* **Exercise input**
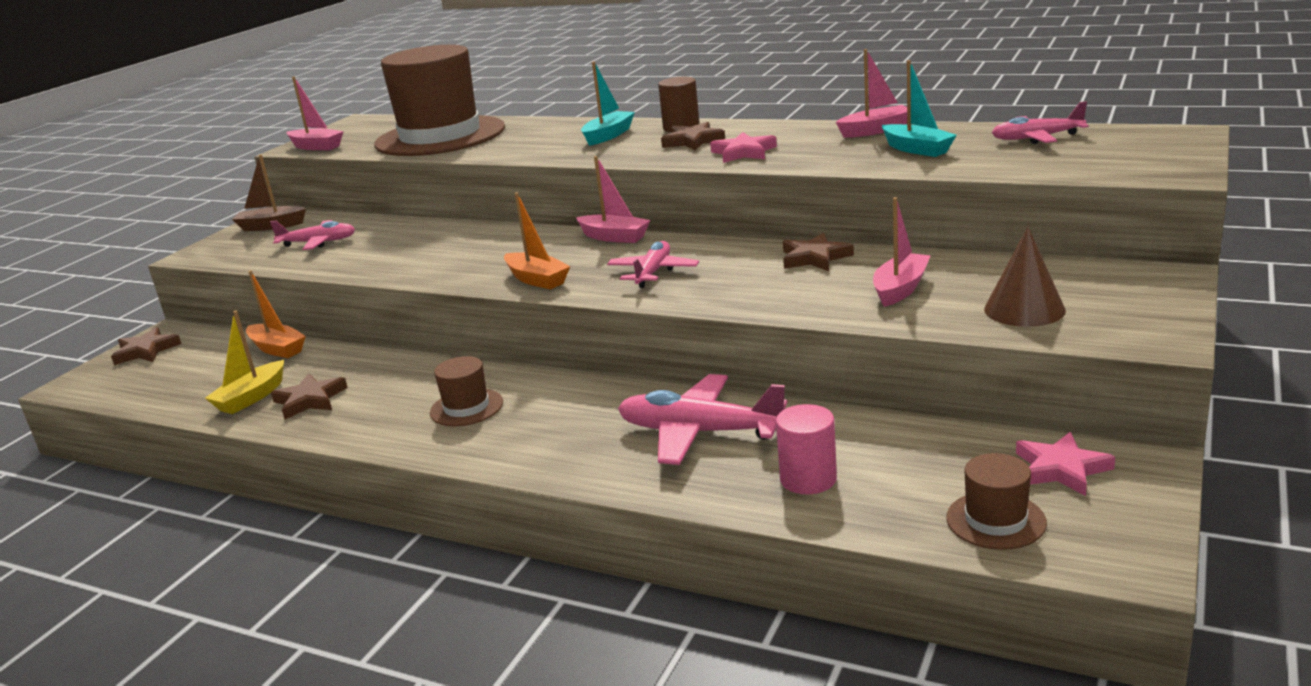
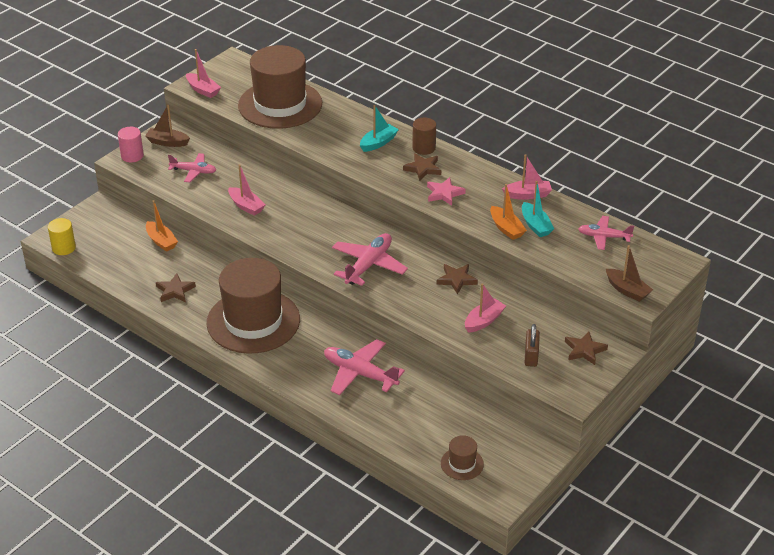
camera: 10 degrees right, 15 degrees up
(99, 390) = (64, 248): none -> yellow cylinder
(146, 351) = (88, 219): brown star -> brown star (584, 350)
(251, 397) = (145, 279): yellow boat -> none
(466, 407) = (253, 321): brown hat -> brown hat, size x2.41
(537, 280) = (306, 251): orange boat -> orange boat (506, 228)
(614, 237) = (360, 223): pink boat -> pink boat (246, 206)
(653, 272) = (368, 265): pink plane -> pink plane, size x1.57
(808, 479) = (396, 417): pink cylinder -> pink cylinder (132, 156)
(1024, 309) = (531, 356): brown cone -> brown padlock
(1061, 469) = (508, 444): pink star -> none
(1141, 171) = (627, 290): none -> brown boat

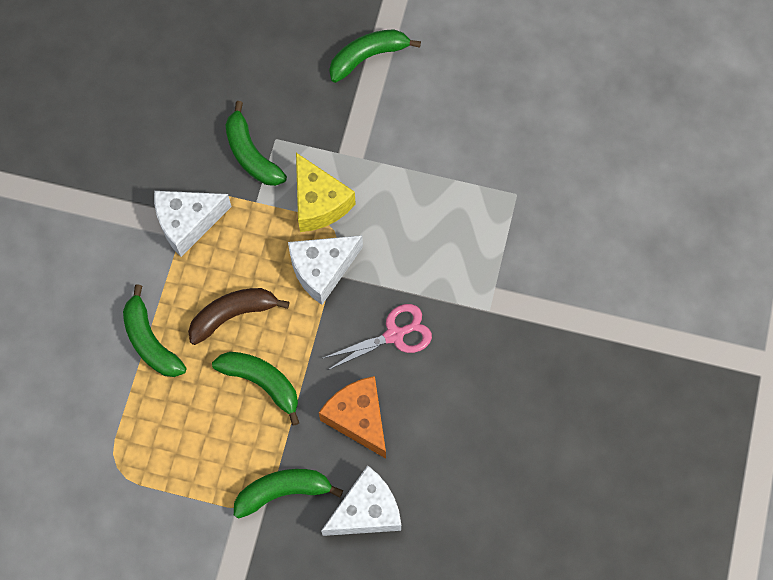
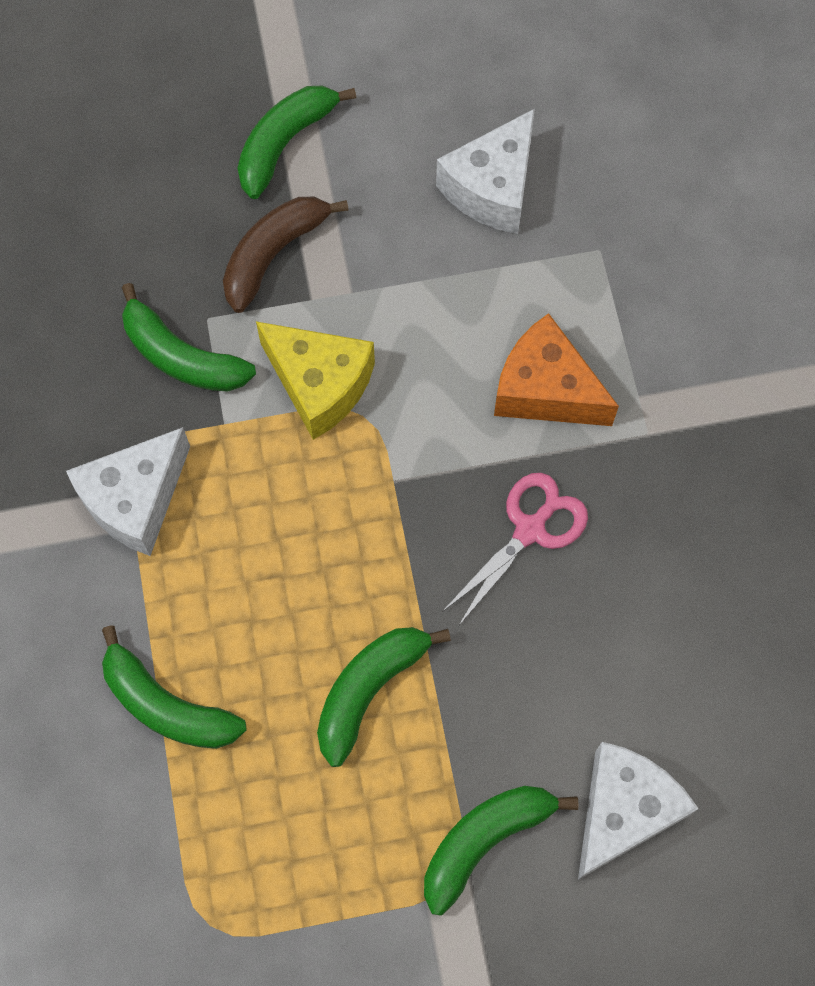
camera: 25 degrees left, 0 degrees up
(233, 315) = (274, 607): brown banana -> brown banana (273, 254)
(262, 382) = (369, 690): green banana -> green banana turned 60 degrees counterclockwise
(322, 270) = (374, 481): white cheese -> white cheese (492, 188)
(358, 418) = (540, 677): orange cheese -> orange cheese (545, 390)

...

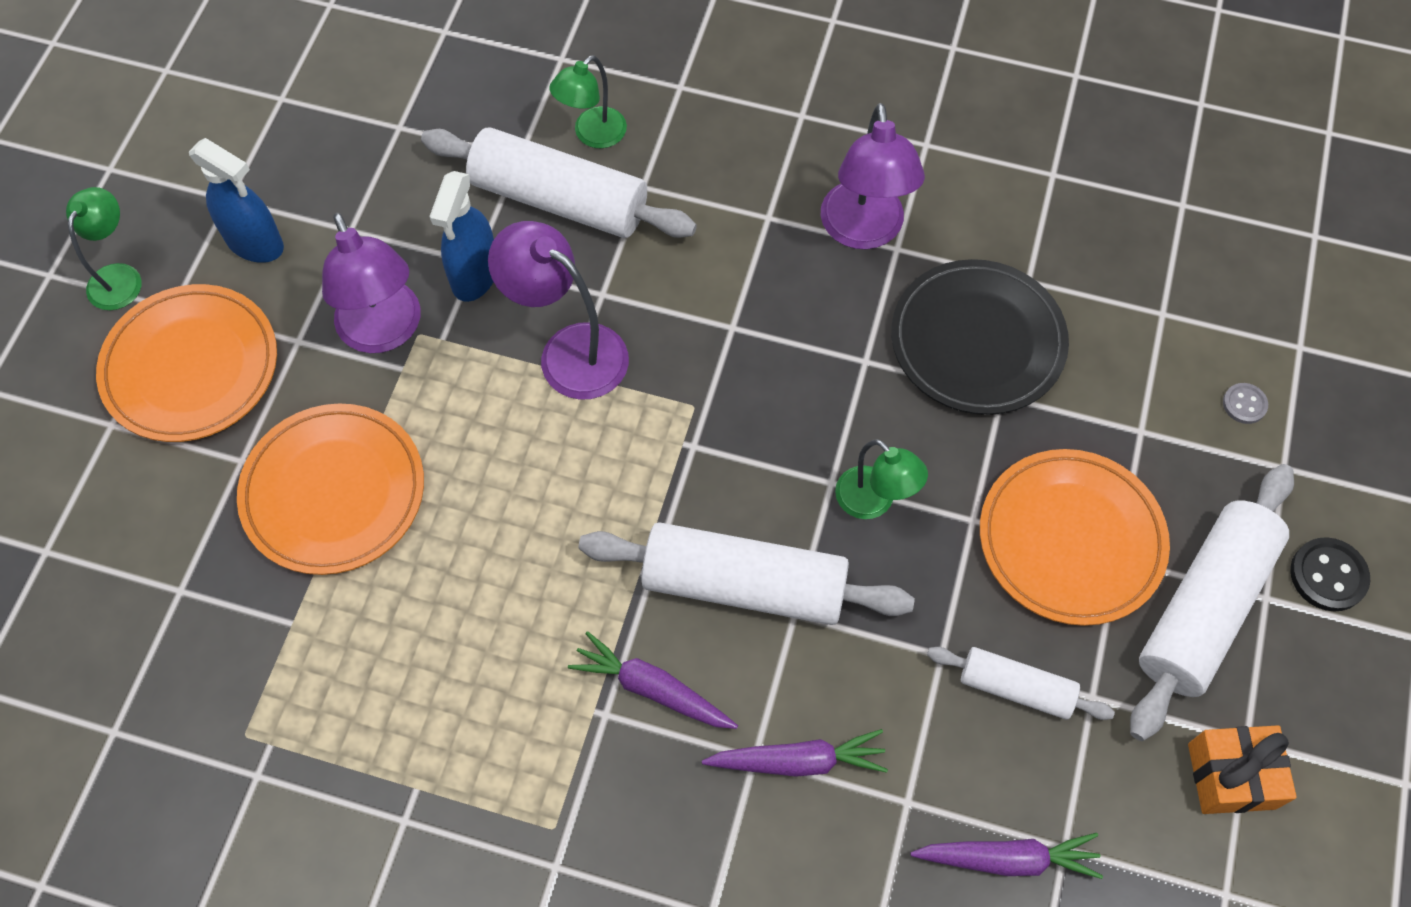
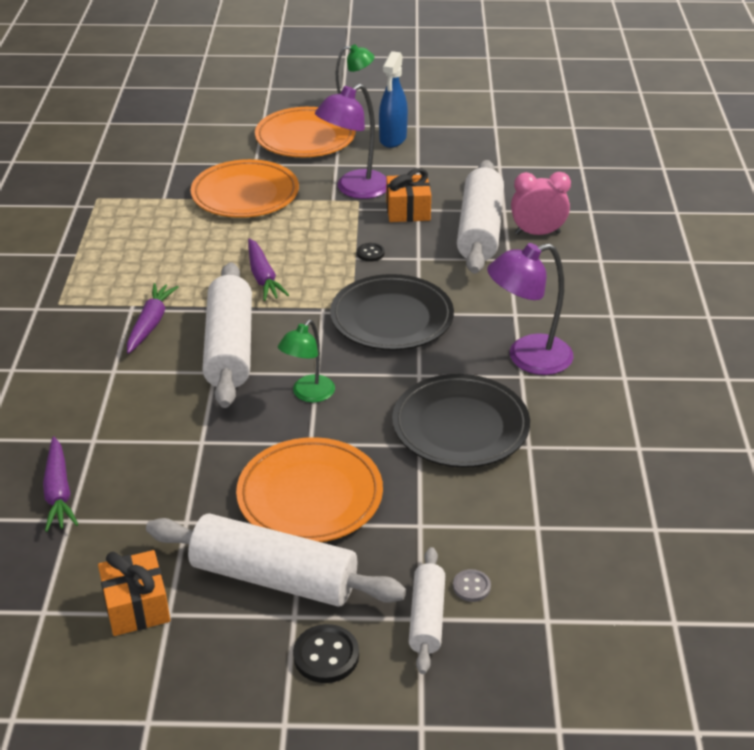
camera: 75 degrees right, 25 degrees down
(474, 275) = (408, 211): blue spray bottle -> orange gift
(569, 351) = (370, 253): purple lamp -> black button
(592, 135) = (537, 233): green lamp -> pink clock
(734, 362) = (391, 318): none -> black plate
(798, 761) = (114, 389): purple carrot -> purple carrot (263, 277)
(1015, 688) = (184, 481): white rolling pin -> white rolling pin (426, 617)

==

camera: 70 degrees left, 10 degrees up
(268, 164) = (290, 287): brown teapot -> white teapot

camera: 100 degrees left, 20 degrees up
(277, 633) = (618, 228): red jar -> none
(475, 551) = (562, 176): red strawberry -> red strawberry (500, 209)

* **Try it**
Look above for the line with "(146, 351) = (88, 219): brown", then give again exactly every line from there through the line with "(358, 418) = (540, 677): orange", skipping the pictures.

* **Answer box**
(146, 351) = (88, 219): brown star -> brown star (584, 350)
(251, 397) = (145, 279): yellow boat -> none
(466, 407) = (253, 321): brown hat -> brown hat, size x2.41
(537, 280) = (306, 251): orange boat -> orange boat (506, 228)
(614, 237) = (360, 223): pink boat -> pink boat (246, 206)
(653, 272) = (368, 265): pink plane -> pink plane, size x1.57
(808, 479) = (396, 417): pink cylinder -> pink cylinder (132, 156)
(1024, 309) = (531, 356): brown cone -> brown padlock
(1061, 469) = (508, 444): pink star -> none
(1141, 171) = (627, 290): none -> brown boat

camera: 25 degrees left, 0 degrees up
(233, 315) = (274, 607): brown banana -> brown banana (273, 254)
(262, 382) = (369, 690): green banana -> green banana turned 60 degrees counterclockwise
(322, 270) = (374, 481): white cheese -> white cheese (492, 188)
(358, 418) = (540, 677): orange cheese -> orange cheese (545, 390)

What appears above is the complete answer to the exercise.